#### [What is expected]
In the entries that follow, the lines from the one with "The camera went 25" through the one with "The telefon (biały)" are the ones to write out, exactly and with both ends included. Nothing else should appear.

#### [Supplied data]
--- --- ---

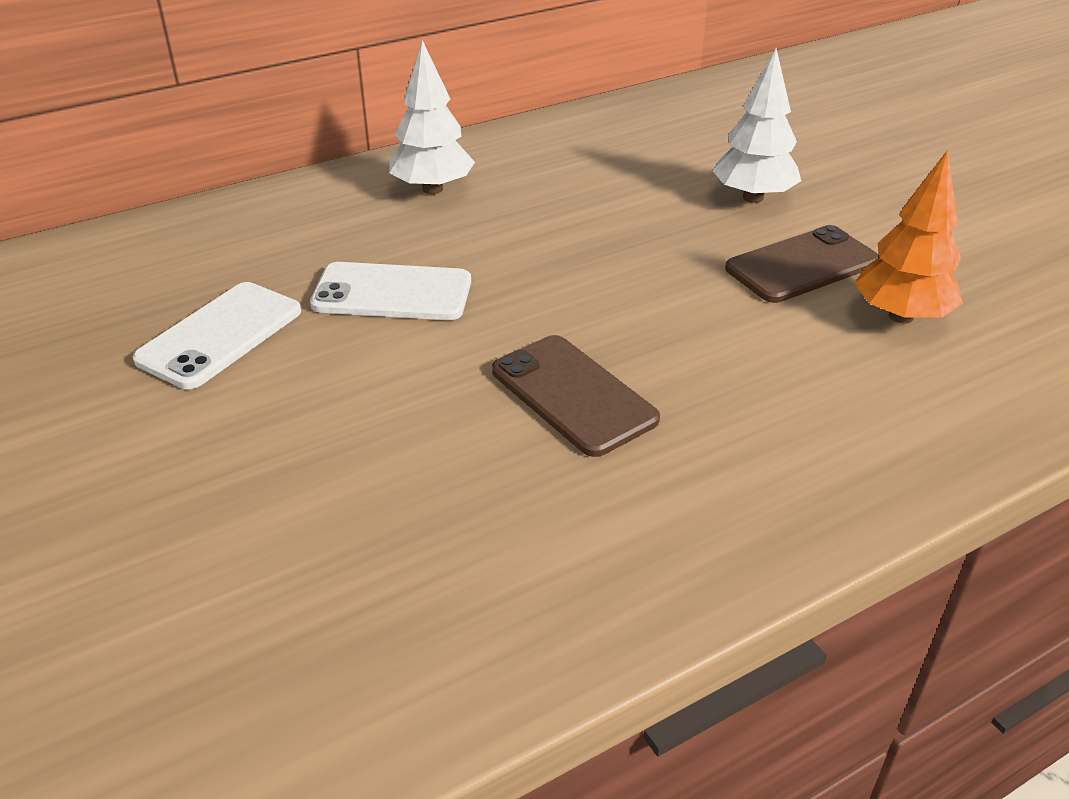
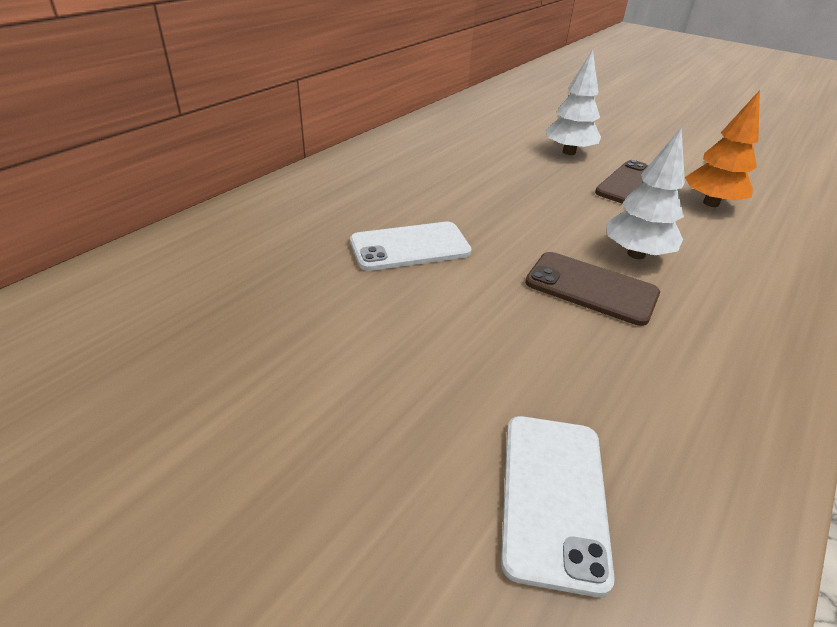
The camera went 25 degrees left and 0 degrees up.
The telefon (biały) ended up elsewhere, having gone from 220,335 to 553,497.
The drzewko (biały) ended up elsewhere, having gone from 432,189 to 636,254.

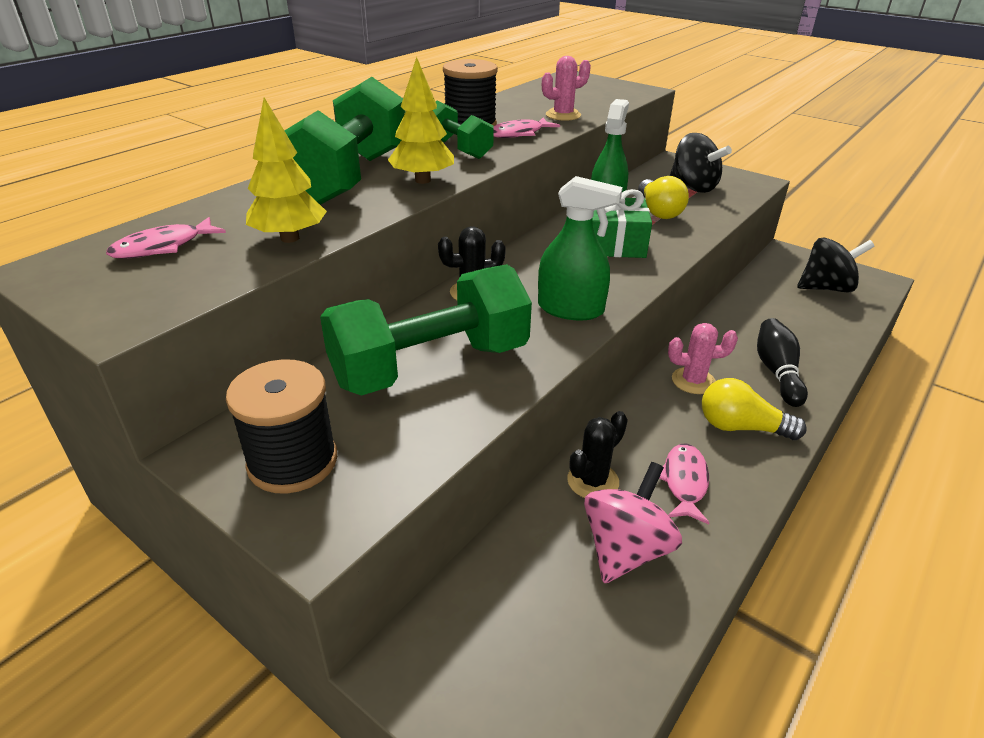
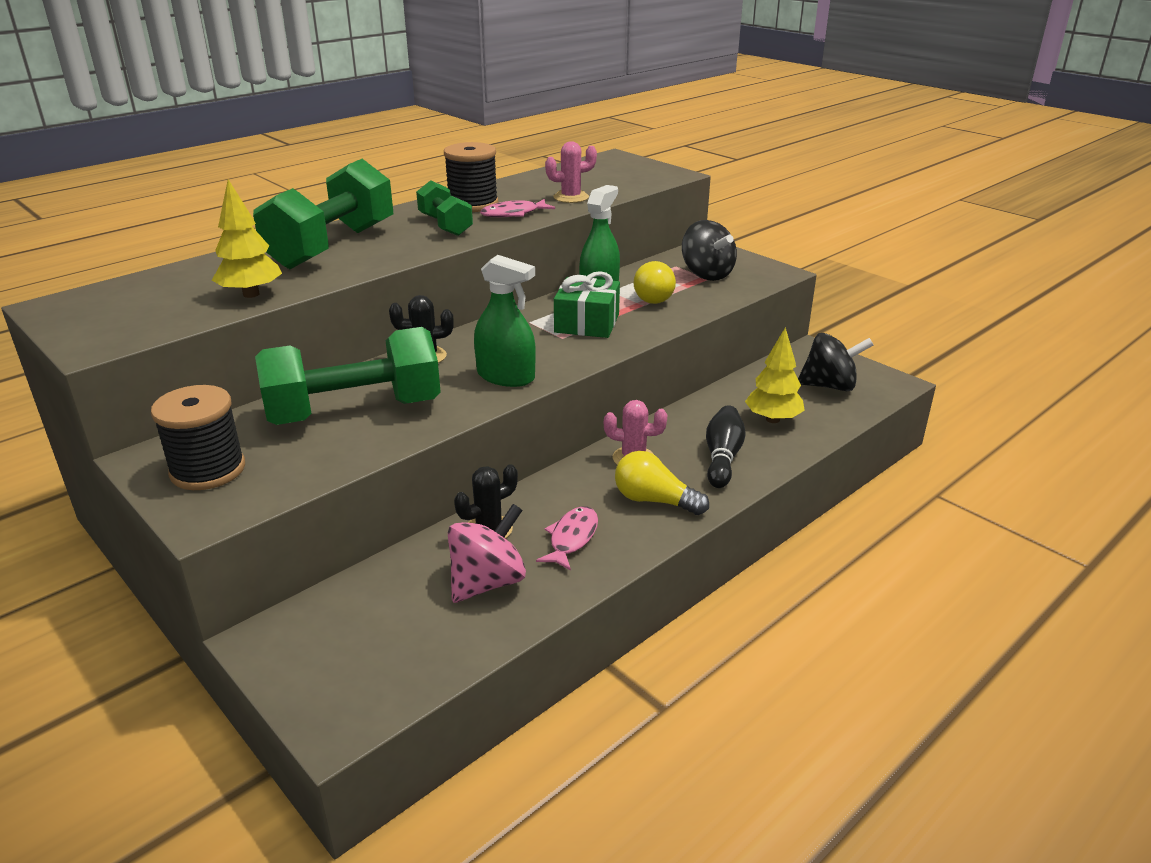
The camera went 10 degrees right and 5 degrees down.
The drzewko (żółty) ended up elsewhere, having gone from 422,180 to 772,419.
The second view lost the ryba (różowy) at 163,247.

--- --- ---

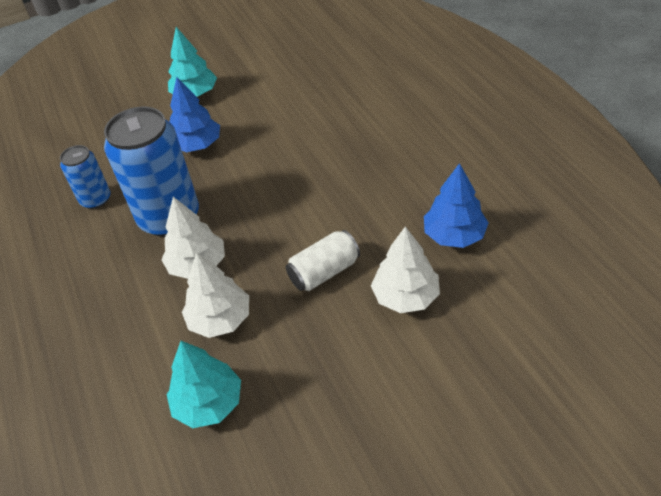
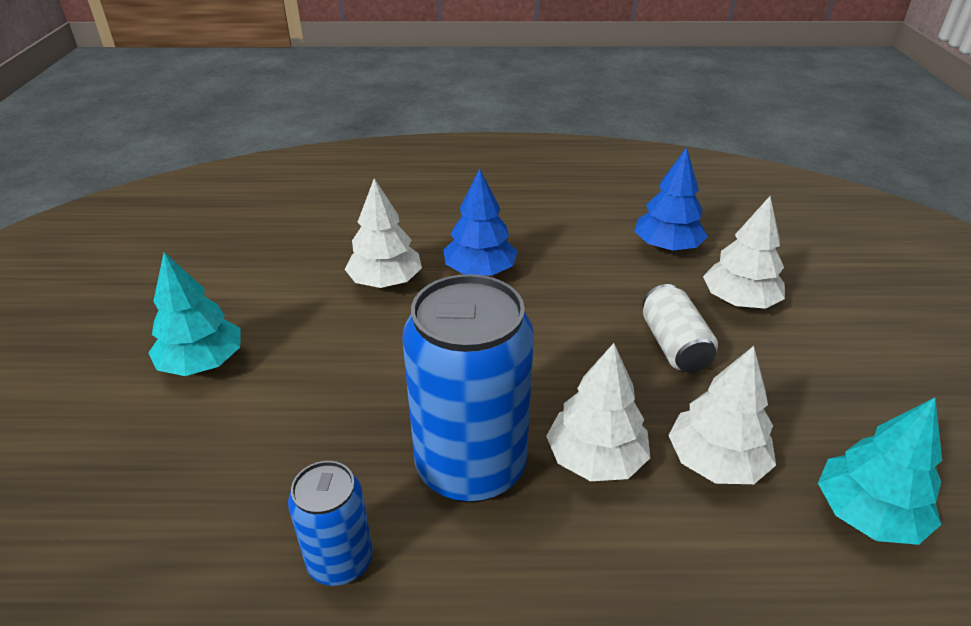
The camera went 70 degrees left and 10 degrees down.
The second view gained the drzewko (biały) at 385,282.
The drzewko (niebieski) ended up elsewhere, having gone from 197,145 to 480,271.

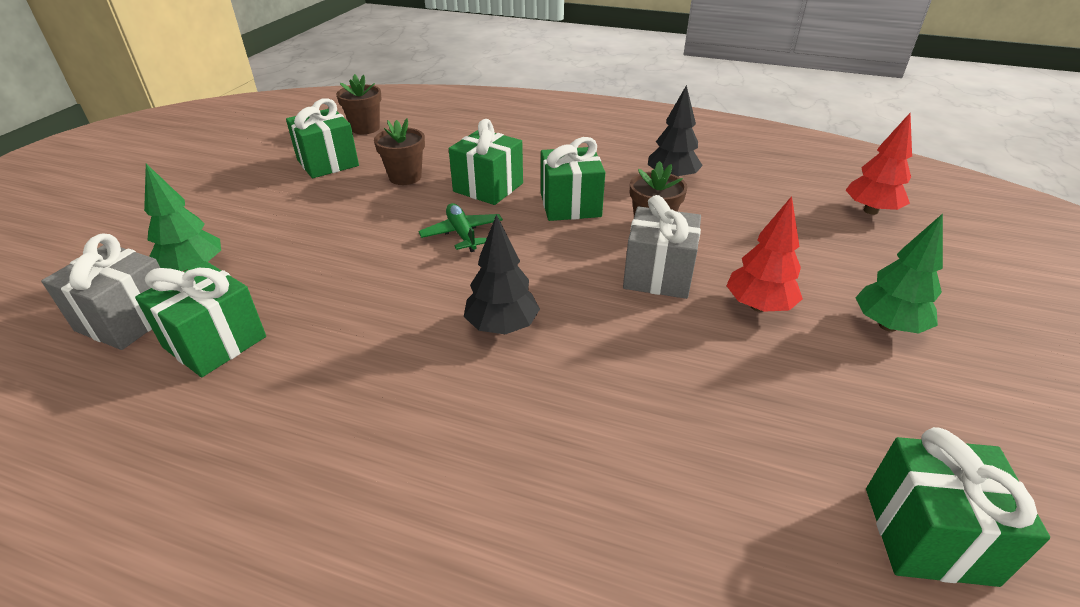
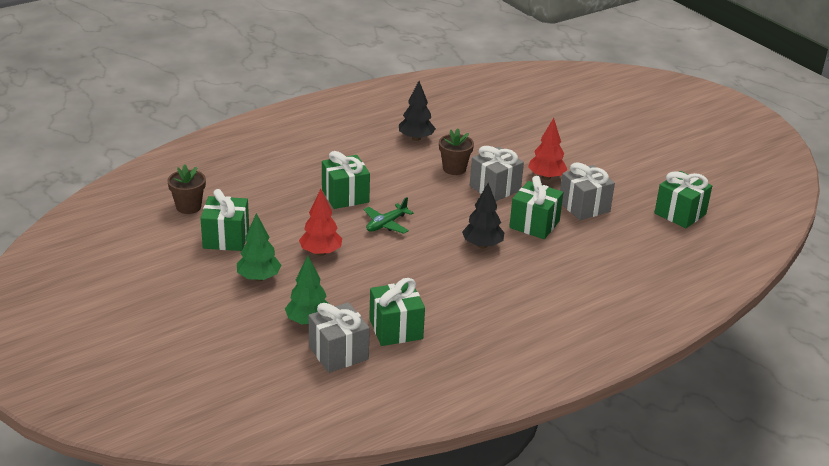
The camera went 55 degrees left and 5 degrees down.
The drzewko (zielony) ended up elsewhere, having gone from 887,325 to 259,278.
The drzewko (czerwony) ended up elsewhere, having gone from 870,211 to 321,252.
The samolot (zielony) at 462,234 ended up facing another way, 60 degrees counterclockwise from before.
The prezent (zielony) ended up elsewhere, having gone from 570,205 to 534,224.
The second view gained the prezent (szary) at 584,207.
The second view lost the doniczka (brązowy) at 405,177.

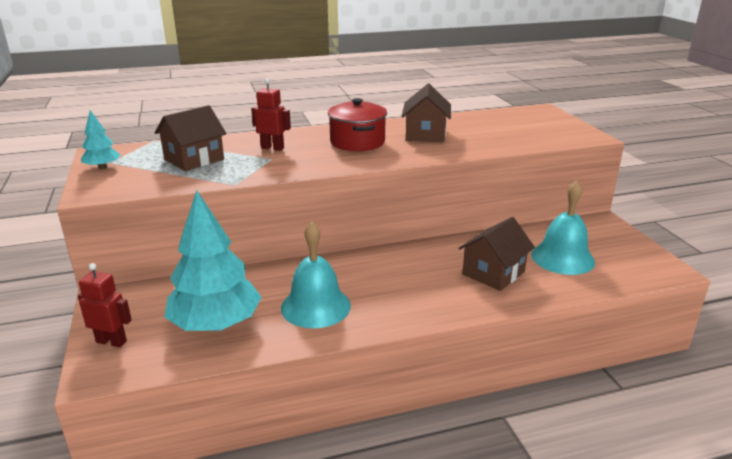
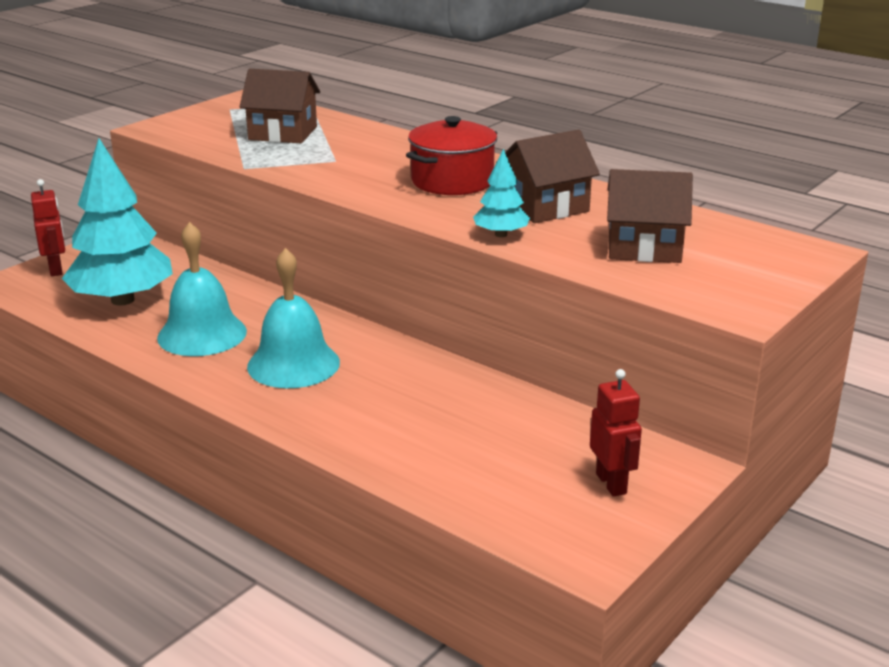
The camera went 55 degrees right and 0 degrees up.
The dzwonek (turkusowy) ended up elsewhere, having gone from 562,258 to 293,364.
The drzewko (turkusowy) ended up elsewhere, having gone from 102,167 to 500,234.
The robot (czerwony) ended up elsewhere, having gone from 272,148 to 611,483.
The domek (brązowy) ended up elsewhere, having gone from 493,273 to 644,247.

--- --- ---

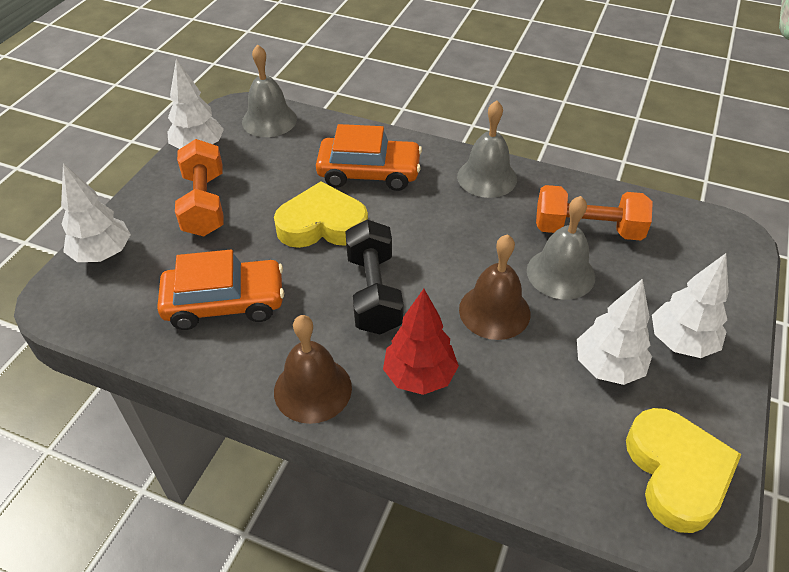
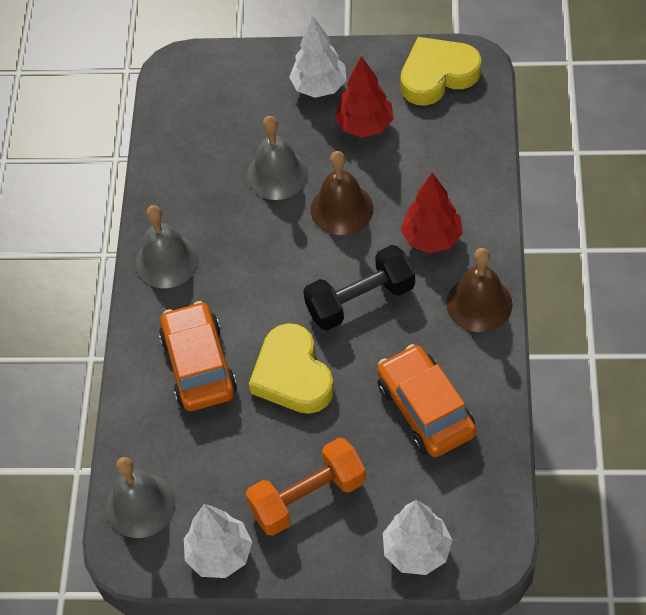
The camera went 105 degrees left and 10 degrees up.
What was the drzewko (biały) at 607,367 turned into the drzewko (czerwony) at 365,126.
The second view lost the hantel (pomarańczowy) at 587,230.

--- --- ---

#### [Solved problem]
The camera went 25 degrees left and 0 degrees up.
The telefon (biały) ended up elsewhere, having gone from 220,335 to 553,497.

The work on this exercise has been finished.